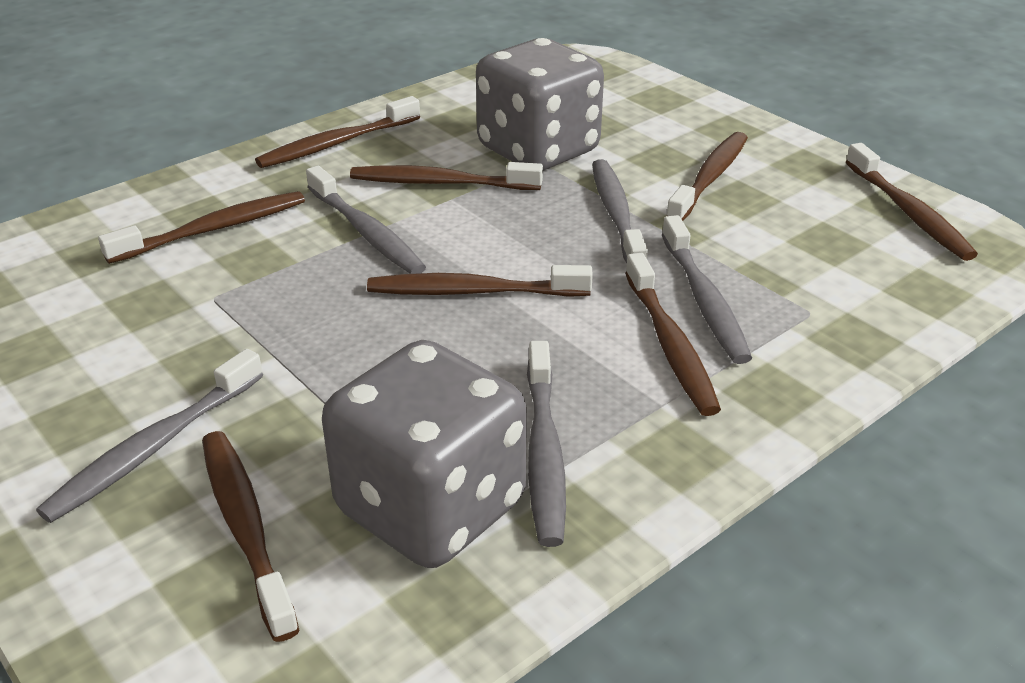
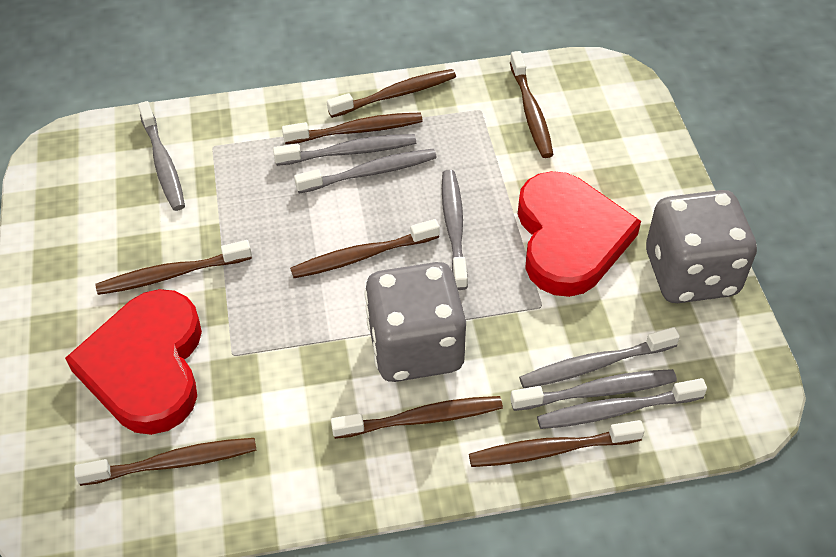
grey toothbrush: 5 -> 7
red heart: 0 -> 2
---
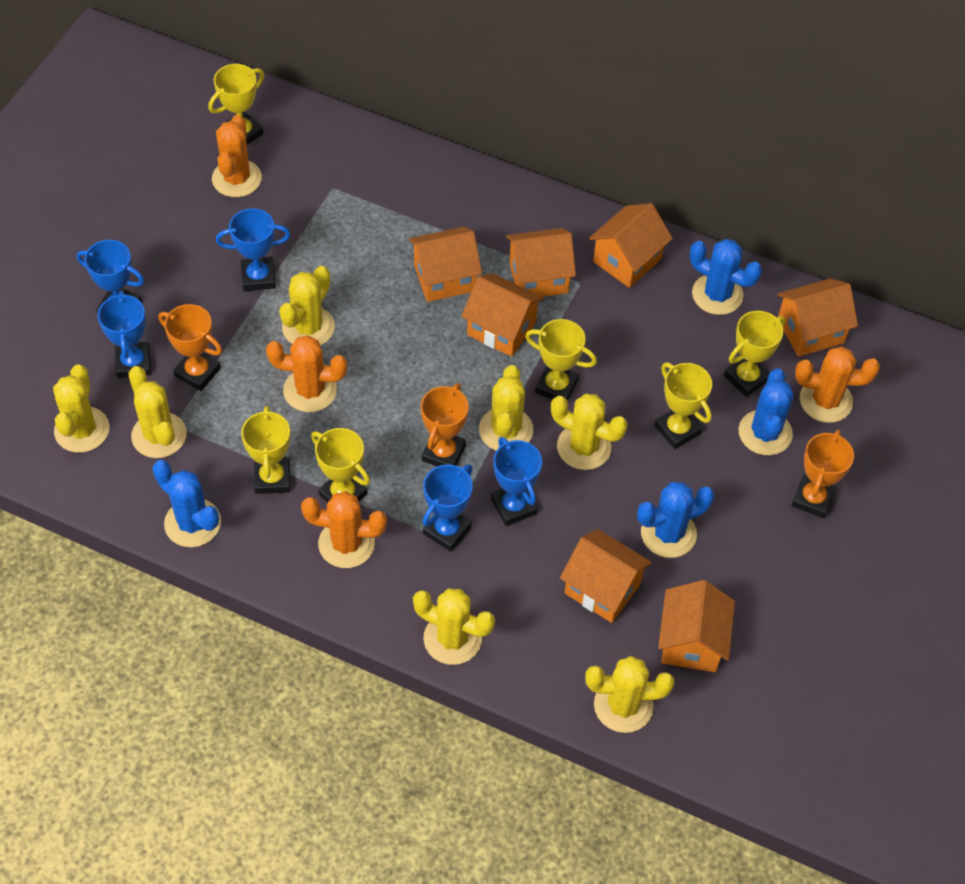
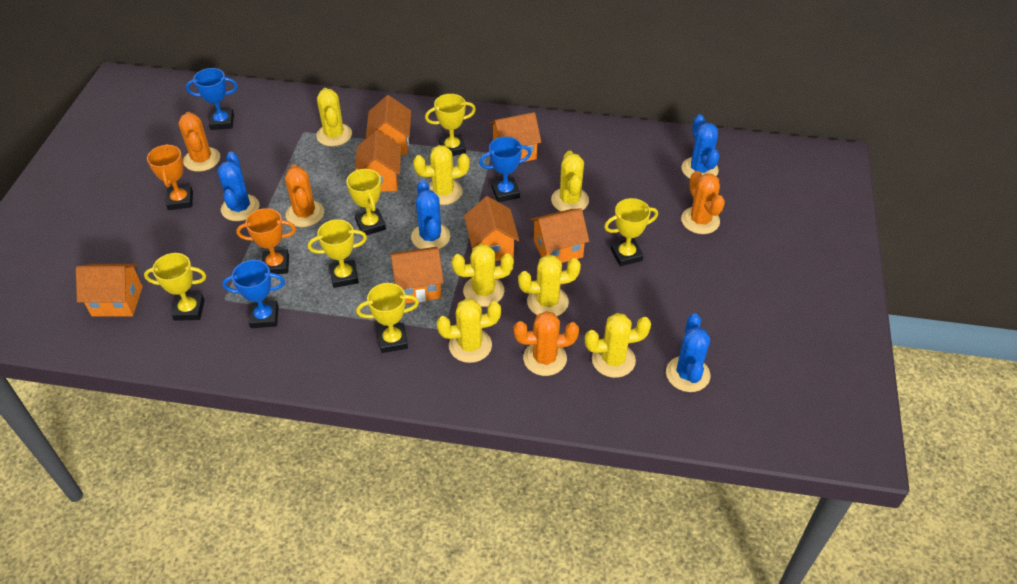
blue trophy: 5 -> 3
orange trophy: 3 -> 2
--
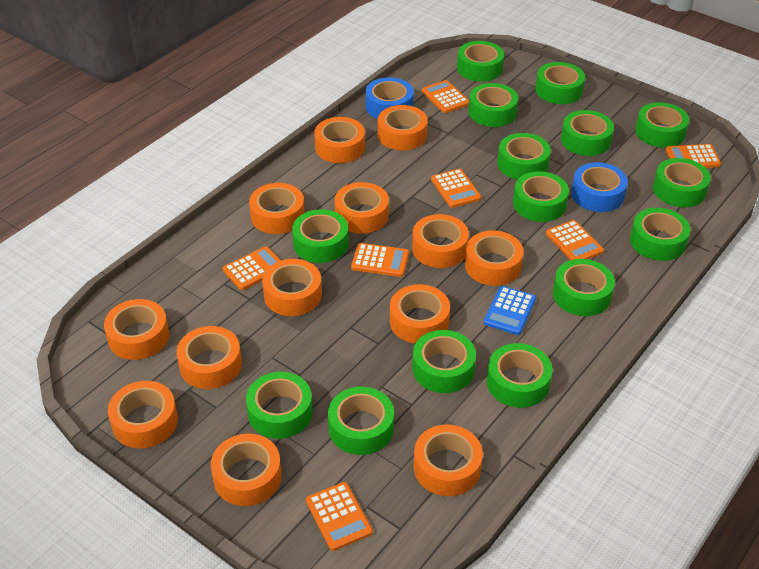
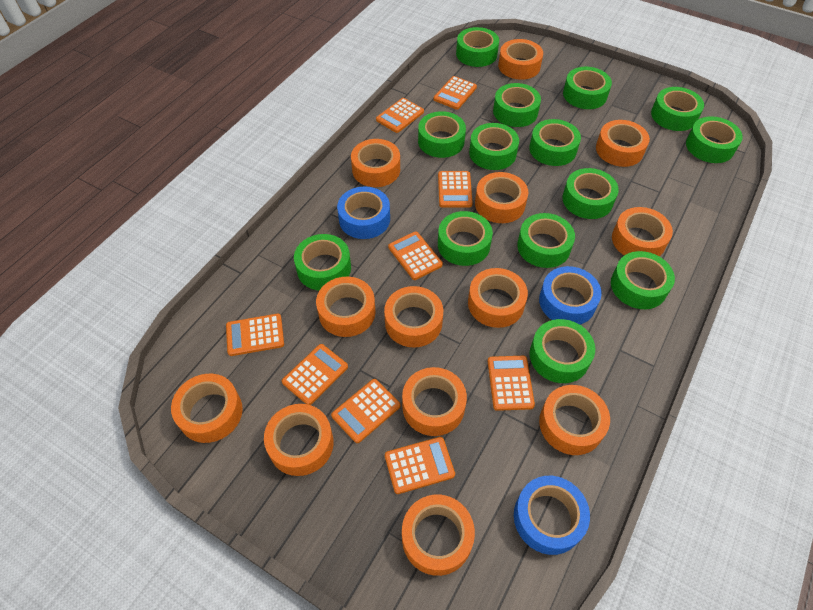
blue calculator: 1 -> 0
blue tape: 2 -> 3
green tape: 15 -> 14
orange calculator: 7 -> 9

### YOUR INSTRUCTIONS
Counting only lines that contain the string "blue", how many are there in the data above? Give the number alone.

### ANSWER TO THIS EXERCISE
3